■ Task to complete ■
Retype every line from the one containing "(349, 205) = (212, 249): purple" through the last line of the records below, both included; leave out the pictures.
** Input data follows **
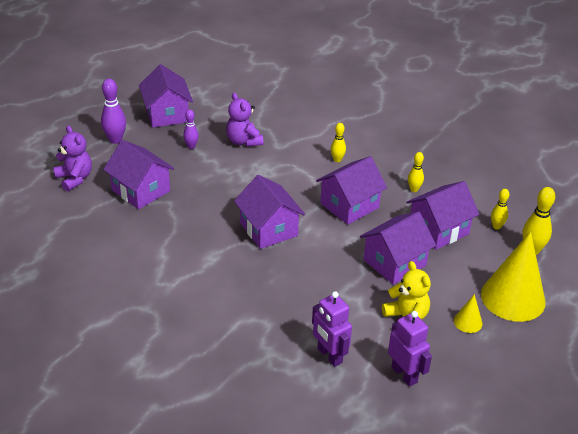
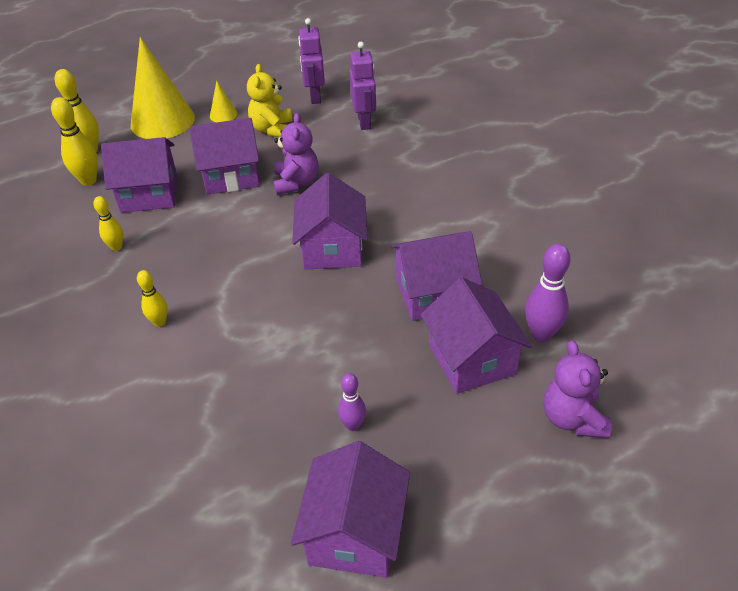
camera: 150 degrees left, 5 degrees up
(115, 140) = (479, 492): purple bowling pin -> purple bowling pin (541, 334)
(243, 141) = (262, 407): purple teddy bear -> purple teddy bear (296, 183)
(349, 205) = (212, 249): purple house -> purple house (433, 294)
(496, 226) = (88, 180): yellow bowling pin -> yellow bowling pin, size x1.63

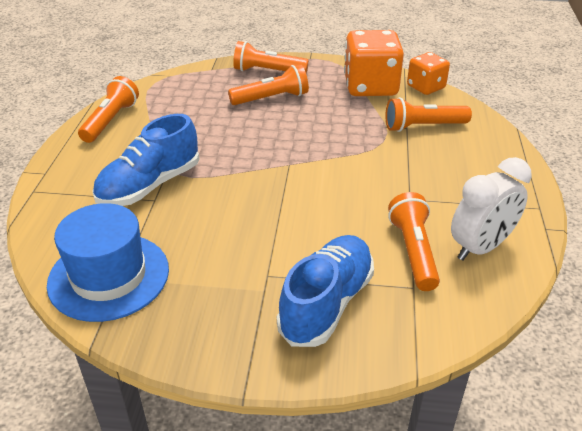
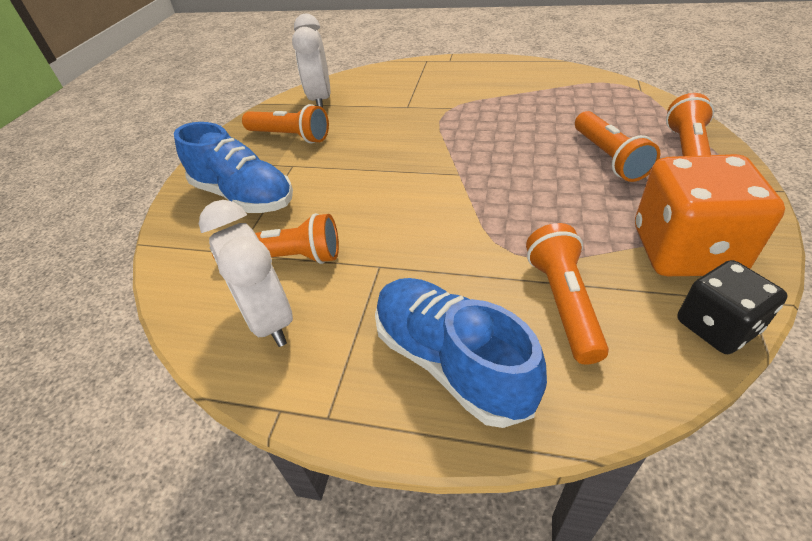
camera: 100 degrees right, 5 degrees up
(109, 276) = (320, 100): blue hat -> white clock
(111, 120) = (533, 72): orange flashlight -> orange flashlight (290, 136)
(149, 185) = (427, 102): blue shoe -> blue shoe (450, 361)
(426, 87) = (716, 326): orange dice -> black dice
** End of Input data **
■ Answer for this exercise ■
(349, 205) = (212, 249): purple house -> purple house (433, 294)
(496, 226) = (88, 180): yellow bowling pin -> yellow bowling pin, size x1.63

camera: 100 degrees right, 5 degrees up
(109, 276) = (320, 100): blue hat -> white clock
(111, 120) = (533, 72): orange flashlight -> orange flashlight (290, 136)
(149, 185) = (427, 102): blue shoe -> blue shoe (450, 361)
(426, 87) = (716, 326): orange dice -> black dice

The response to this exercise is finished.